_Assignment_: Please return every entry below exactly as written, without any of its pictures.

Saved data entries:

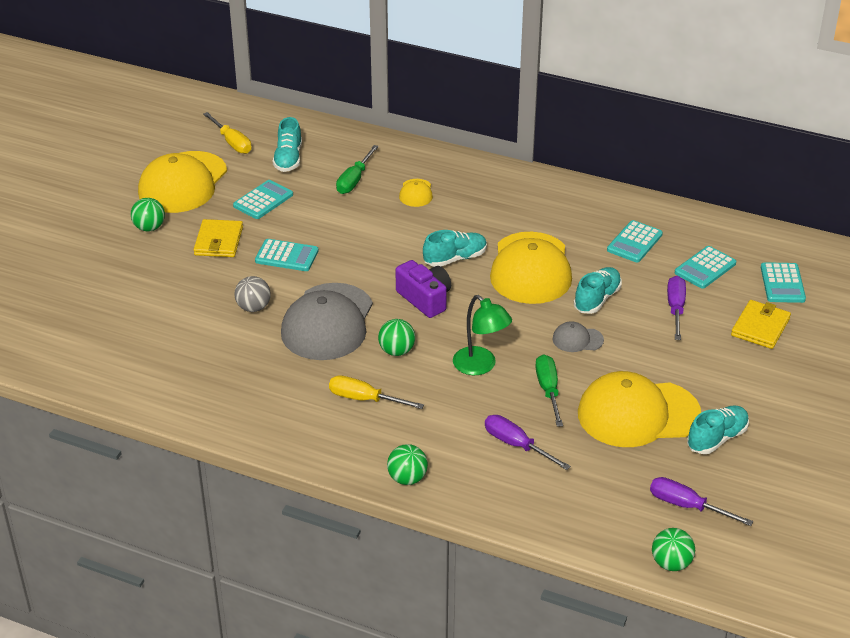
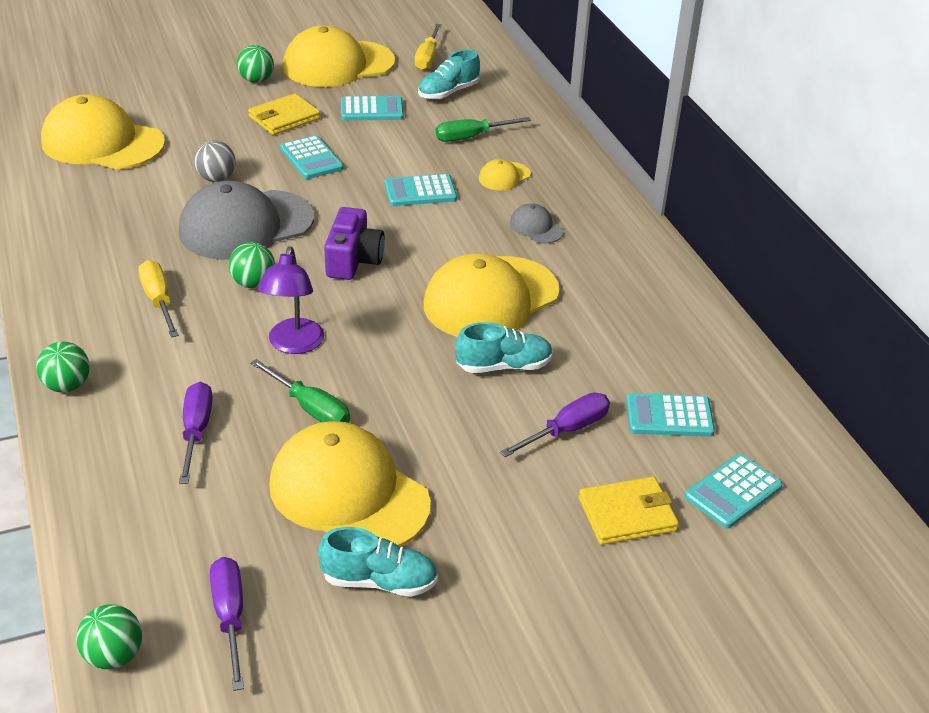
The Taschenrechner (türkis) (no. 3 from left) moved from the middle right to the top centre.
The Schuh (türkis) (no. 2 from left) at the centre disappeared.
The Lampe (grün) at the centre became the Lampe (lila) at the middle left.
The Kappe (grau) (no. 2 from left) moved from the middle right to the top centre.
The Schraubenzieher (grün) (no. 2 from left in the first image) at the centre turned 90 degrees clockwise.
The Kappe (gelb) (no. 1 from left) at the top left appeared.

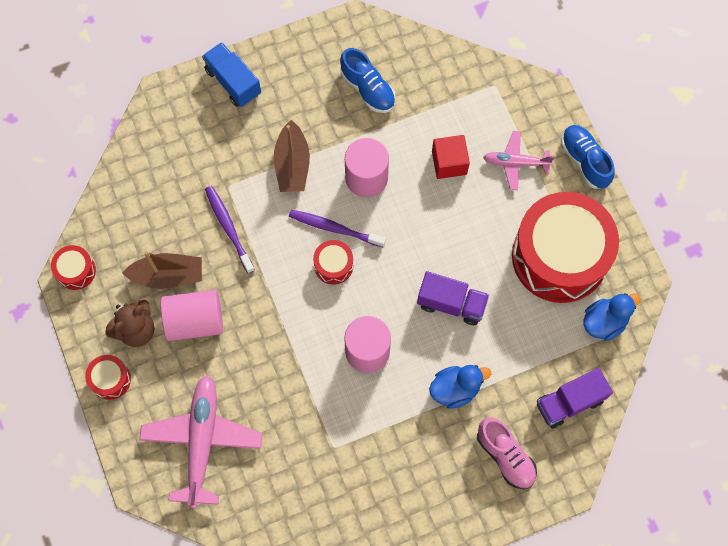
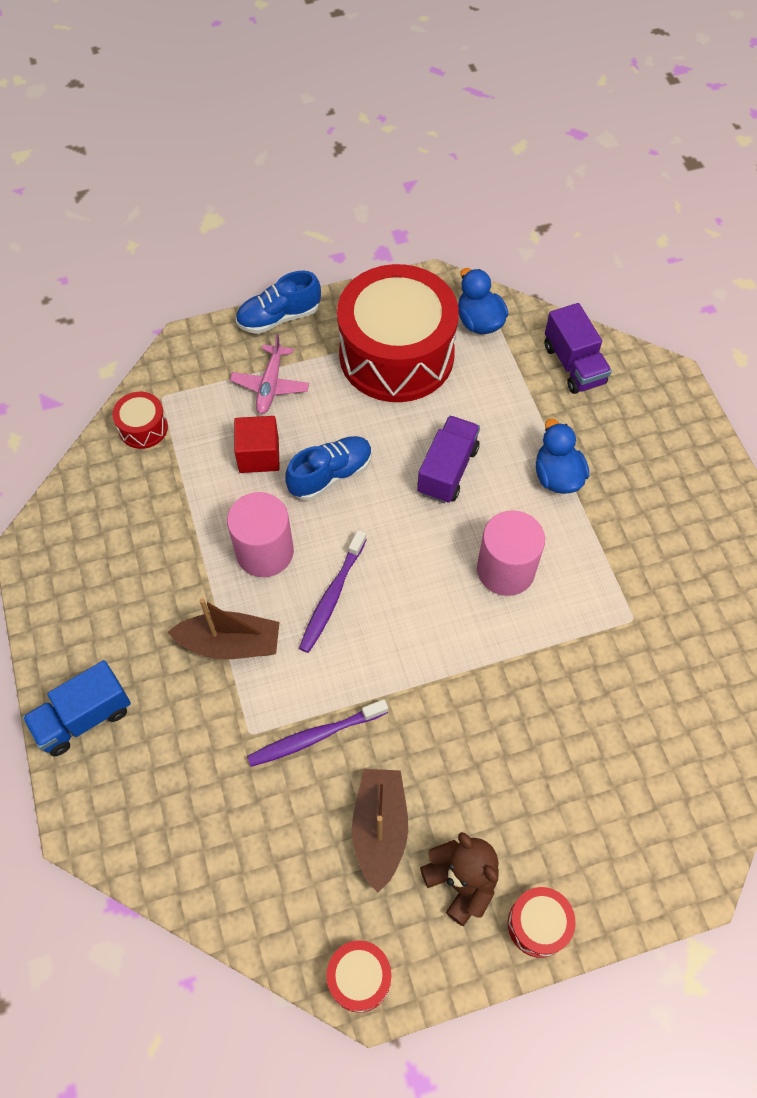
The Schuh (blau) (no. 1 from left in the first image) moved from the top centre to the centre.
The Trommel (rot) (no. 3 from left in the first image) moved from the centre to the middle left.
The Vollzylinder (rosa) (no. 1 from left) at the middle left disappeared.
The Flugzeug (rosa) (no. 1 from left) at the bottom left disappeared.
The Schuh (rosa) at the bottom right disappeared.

_Exercise response_:
The Taschenrechner (türkis) (no. 3 from left) moved from the middle right to the top centre.
The Schuh (türkis) (no. 2 from left) at the centre disappeared.
The Lampe (grün) at the centre became the Lampe (lila) at the middle left.
The Kappe (grau) (no. 2 from left) moved from the middle right to the top centre.
The Schraubenzieher (grün) (no. 2 from left in the first image) at the centre turned 90 degrees clockwise.
The Kappe (gelb) (no. 1 from left) at the top left appeared.

The Schuh (blau) (no. 1 from left in the first image) moved from the top centre to the centre.
The Trommel (rot) (no. 3 from left in the first image) moved from the centre to the middle left.
The Vollzylinder (rosa) (no. 1 from left) at the middle left disappeared.
The Flugzeug (rosa) (no. 1 from left) at the bottom left disappeared.
The Schuh (rosa) at the bottom right disappeared.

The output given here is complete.